» Required work
Working through the lines below, return each one that holds "grey".

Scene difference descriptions
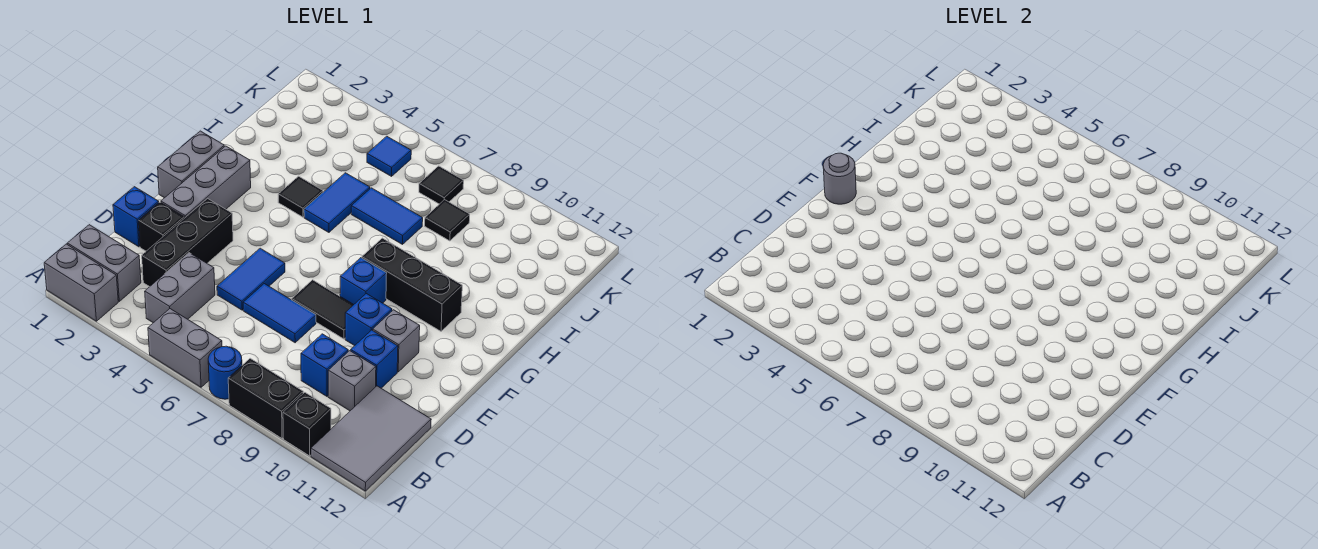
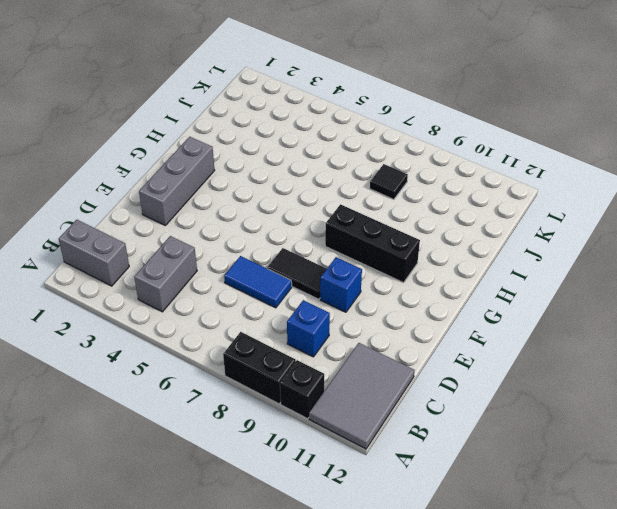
none -> grey brick A1:A2 level 1
none -> grey brick A5:A6 level 1
none -> blue round brick A7 level 1
none -> black brick C3:E3 level 1

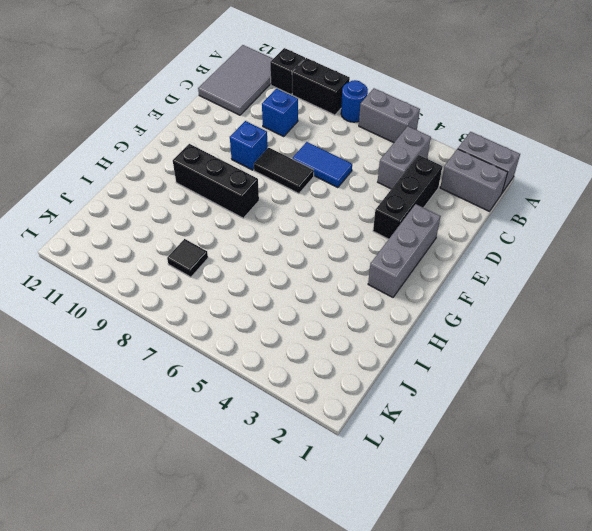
none -> grey brick C10 level 1
none -> blue brick D1 level 1
none -> black brick D2 level 1
none -> blue tile D5:E5 level 1

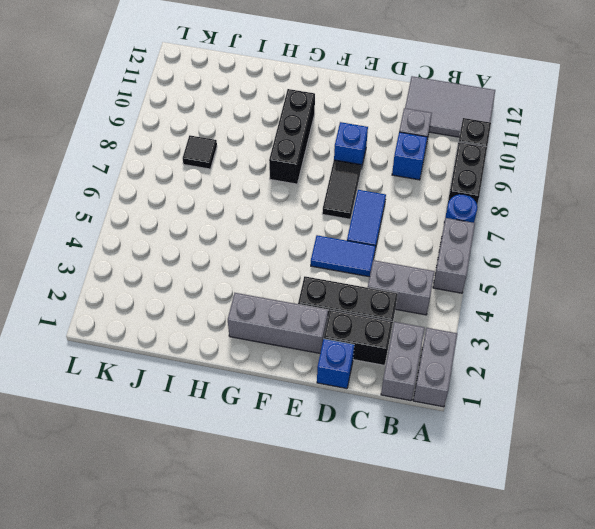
black brick C2:D2 level 1 -> black brick D2 level 1
none -> blue brick D10 level 1
none -> grey brick E10 level 1
none -> grey brick F1:G1 level 1
none -> blue brick F8 level 1

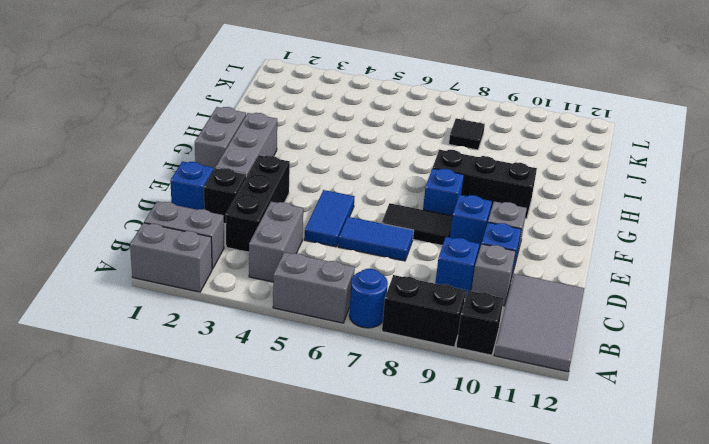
none -> black tile H4 level 1
none -> blue tile H5:I5 level 1
none -> blue tile I6:I7 level 1
none -> blue tile K5 level 1

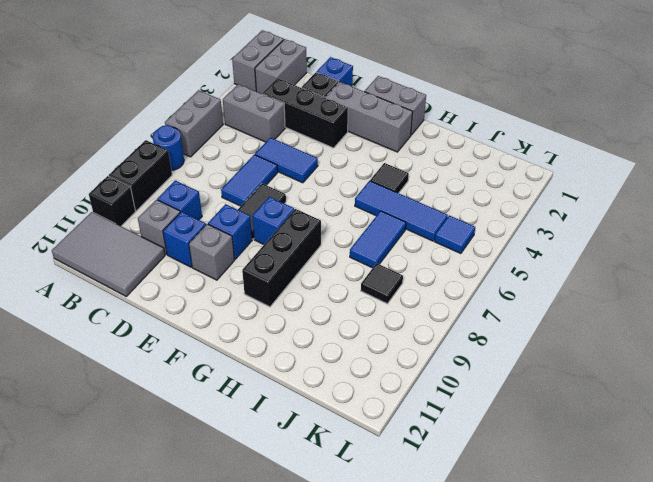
blue tile H5:J5 level 1 -> blue tile H5:I5 level 1
none -> black tile K7 level 1
none -> grey round brick F1 level 2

» Solved problem
none -> grey brick A1:A2 level 1
none -> grey brick A5:A6 level 1
none -> grey brick C10 level 1
none -> grey brick E10 level 1
none -> grey brick F1:G1 level 1
none -> grey round brick F1 level 2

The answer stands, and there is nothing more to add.